### [Work task]
Return the listing below exactly as it stands. Pictures stay out.

### [Given material]
****************
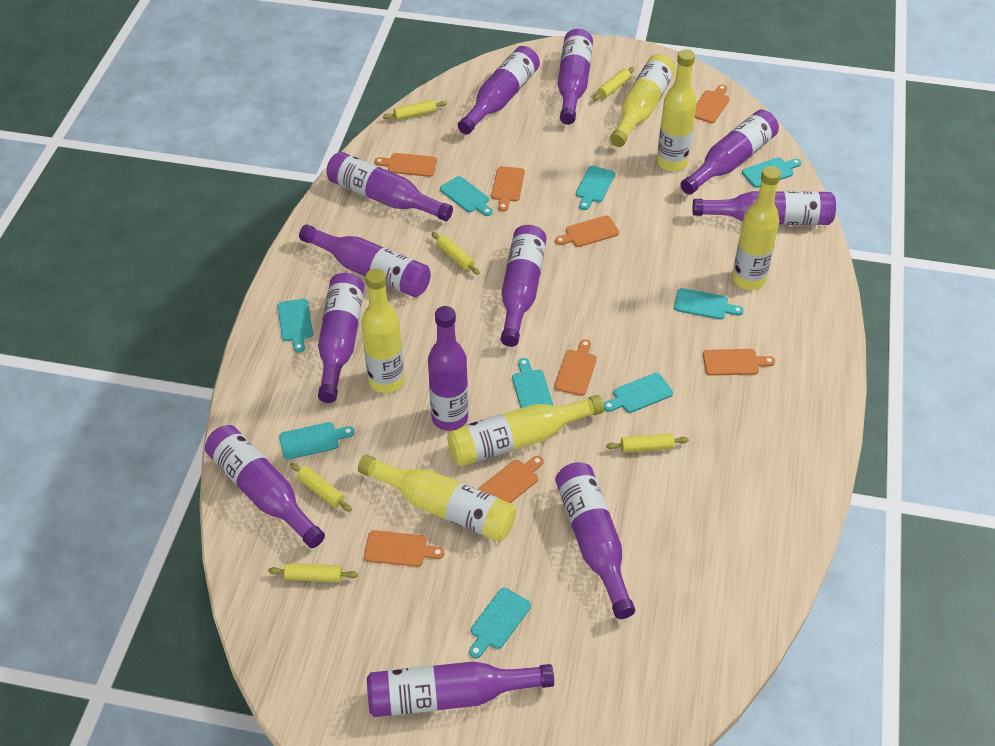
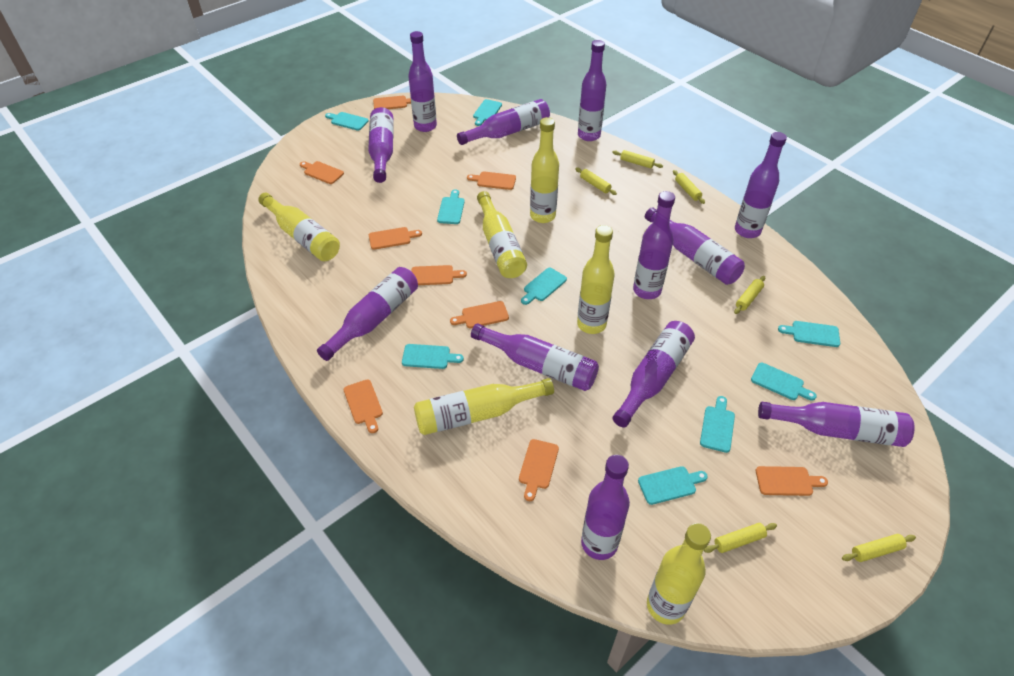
orange cutting board: 8 -> 9

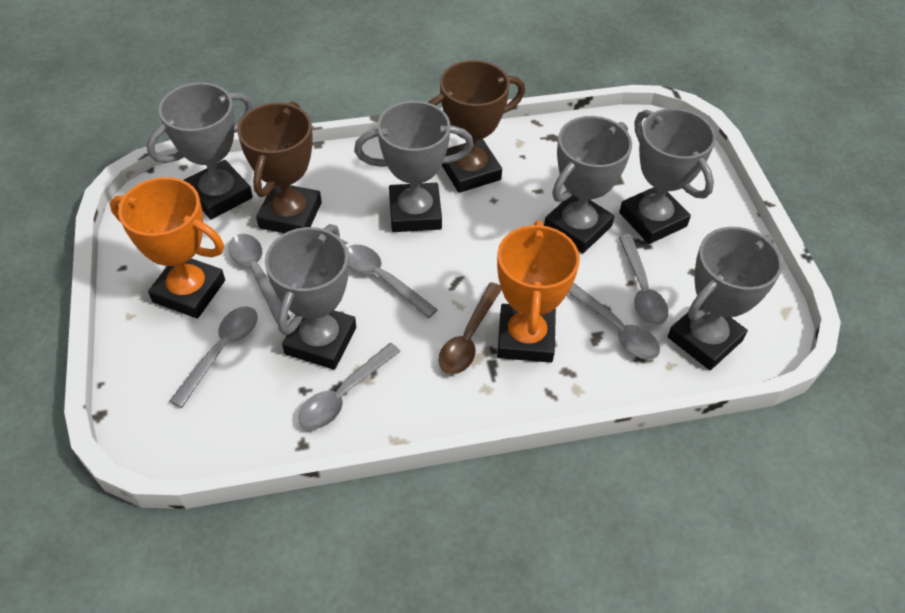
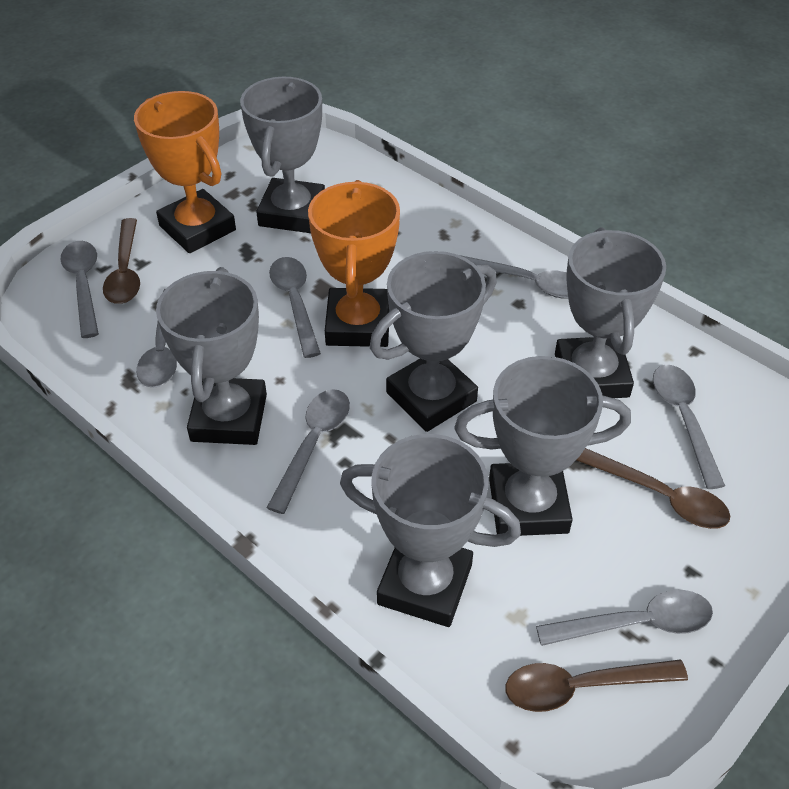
brown spoon: 1 -> 3
brown trophy: 2 -> 0
grey spoon: 6 -> 7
****************
### [Answer space]
orange cutting board: 8 -> 9

brown spoon: 1 -> 3
brown trophy: 2 -> 0
grey spoon: 6 -> 7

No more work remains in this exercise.